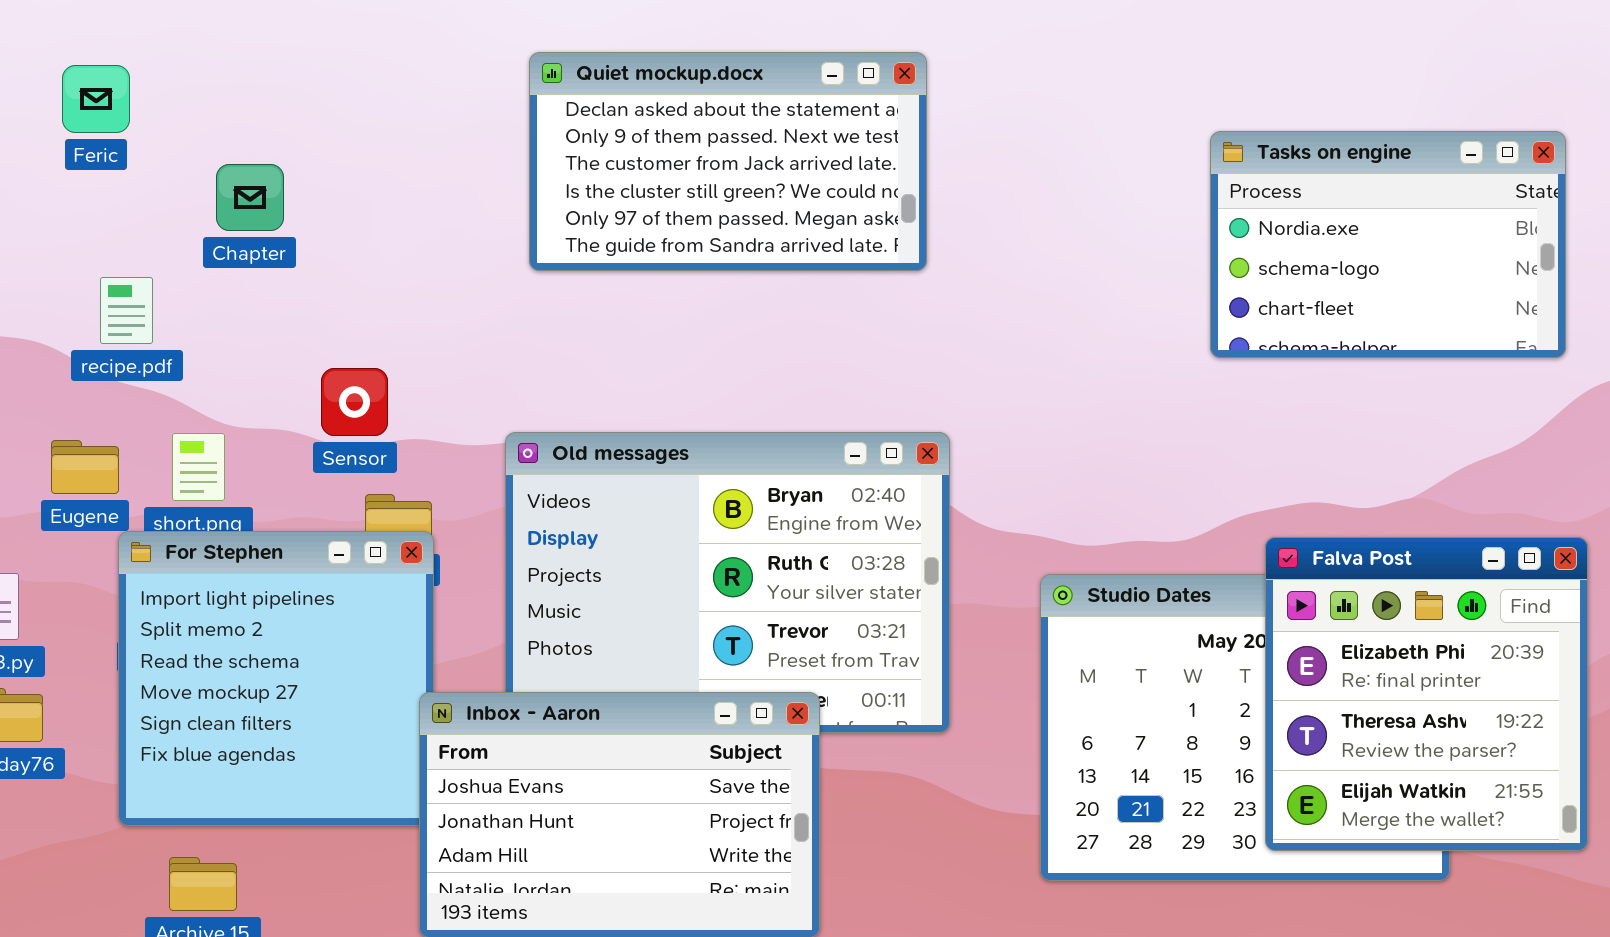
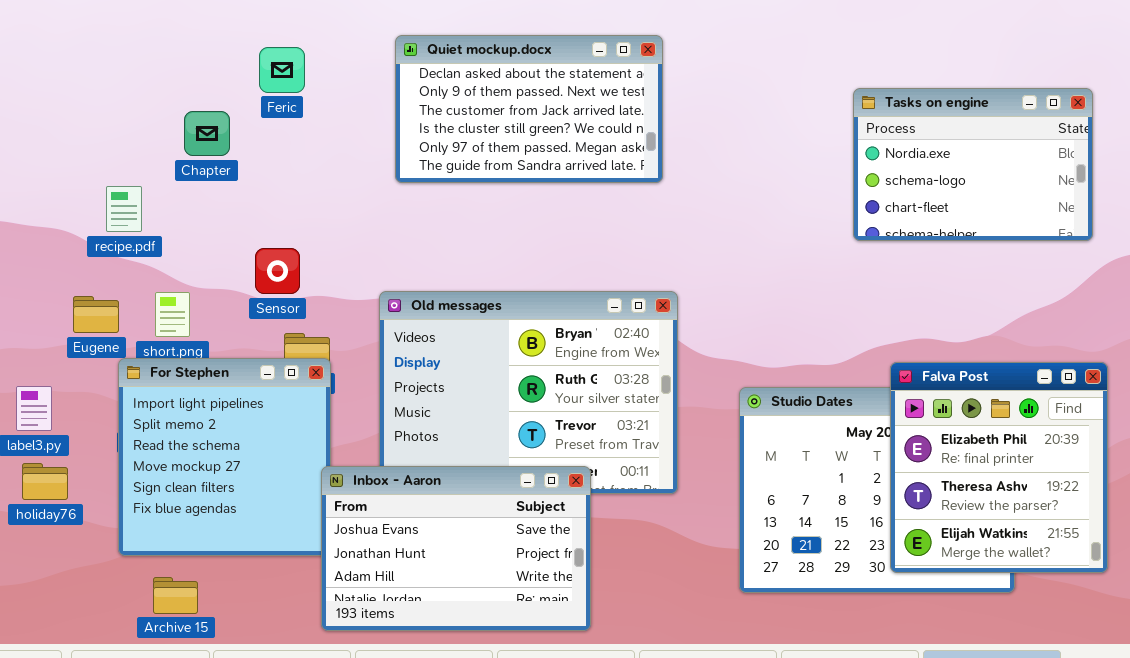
Feric: [62,65,130,133] -> [259,47,305,93], moved

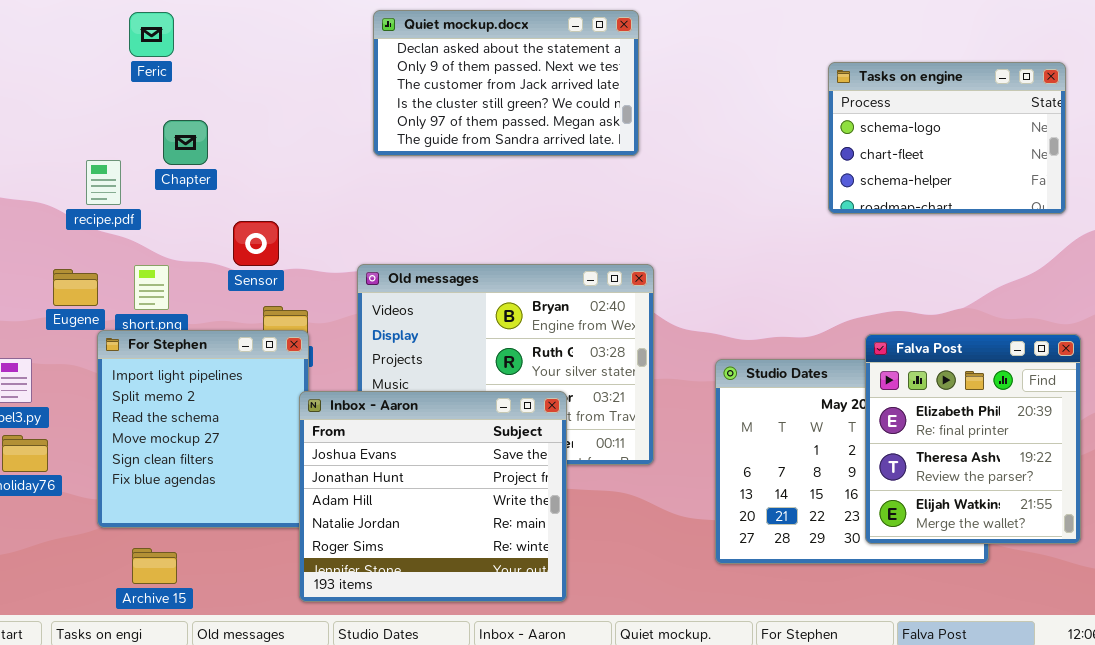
Feric: [259,47,305,93] -> [129,12,174,57], moved
Tasks on engine: [853,88,1093,241] -> [828,62,1066,214], scrolled down 1 row
Chapter: [184,111,230,156] -> [163,120,208,165], moved
Inbox - Aaron: [321,466,591,631] -> [299,391,567,602], resized

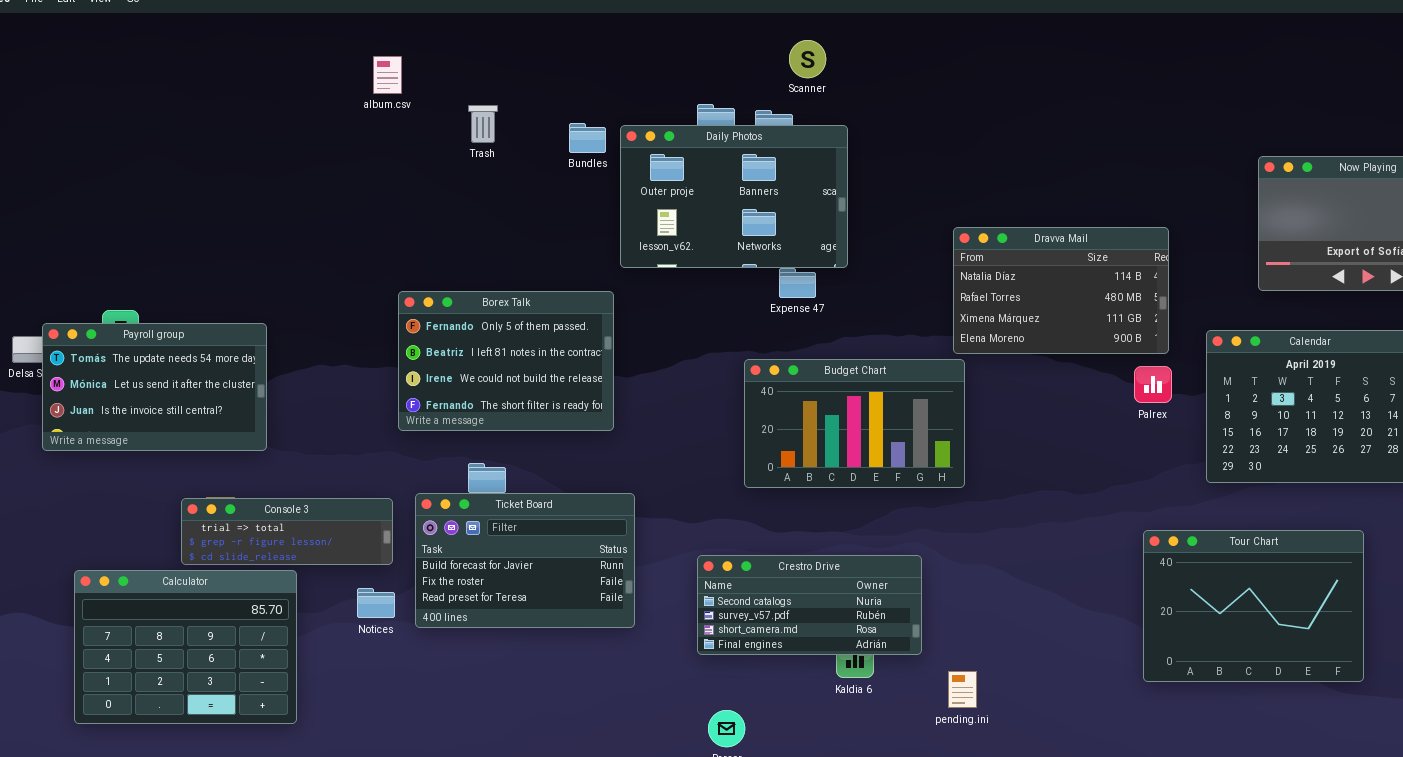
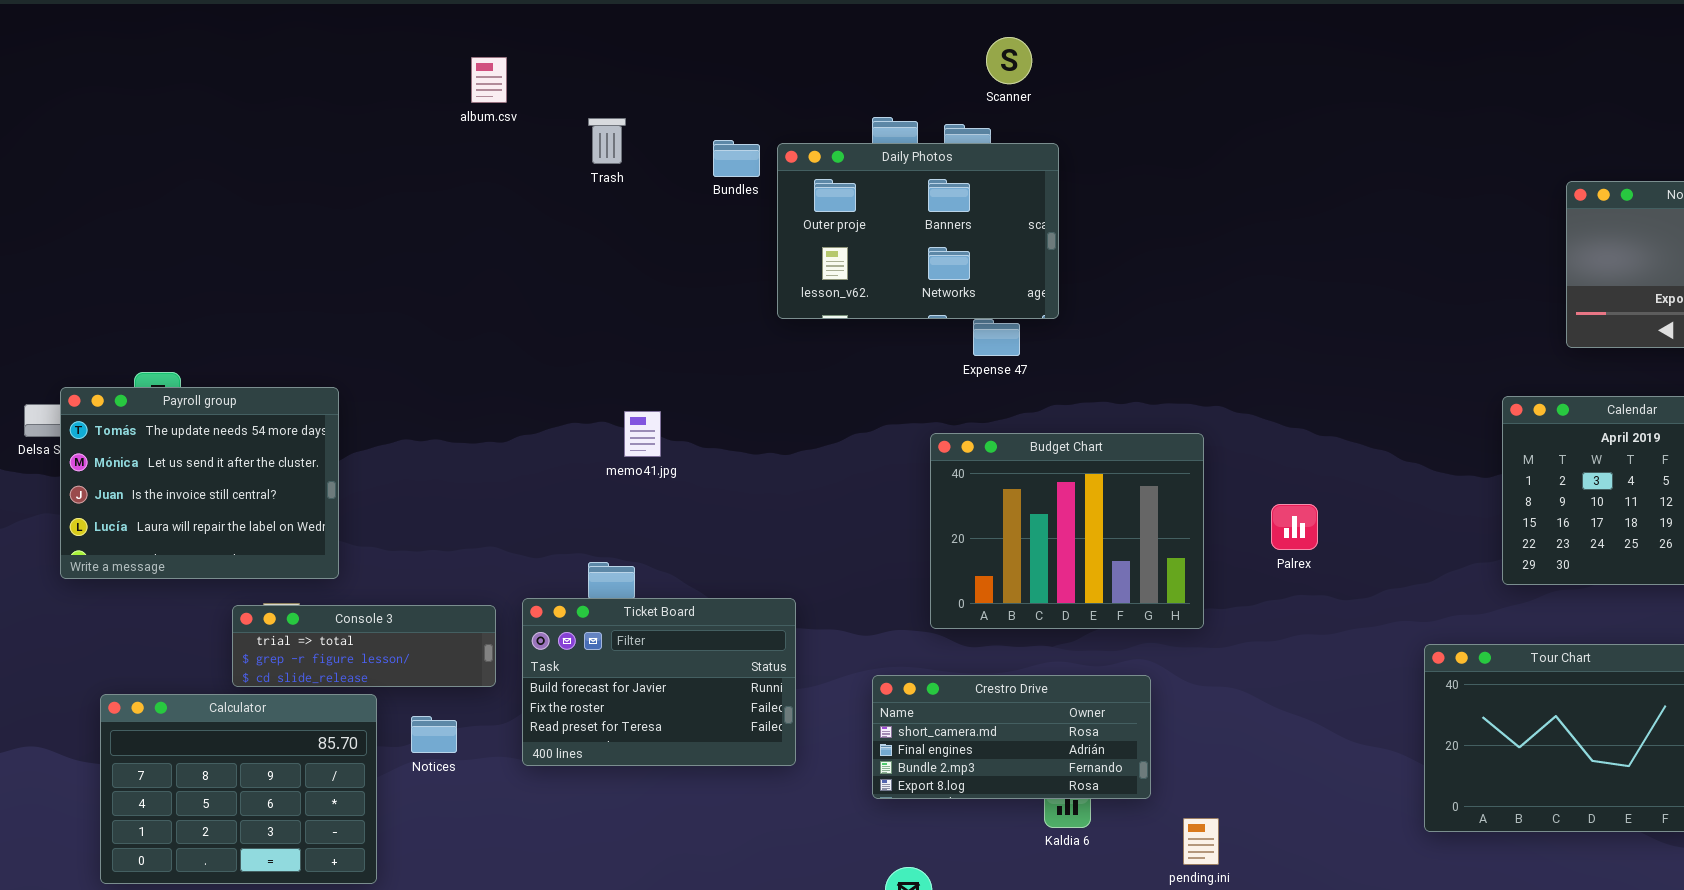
Dravva Mail: [953,227,1169,354] -> none, closed
Borex Talk: [398,291,614,431] -> none, closed
Payroll group: [42,323,267,451] -> [60,387,339,579], resized
Budget Chart: [744,359,965,488] -> [930,433,1204,629], resized
Palrex: [1134,366,1172,403] -> [1271,504,1318,550], moved
Crestro Drive: [697,555,922,655] -> [872,675,1151,799], scrolled down 2 rows
Notices: [357,588,395,618] -> [411,716,457,753], moved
====
Your answer should be one number: how many lines in the material hold the string "down".

2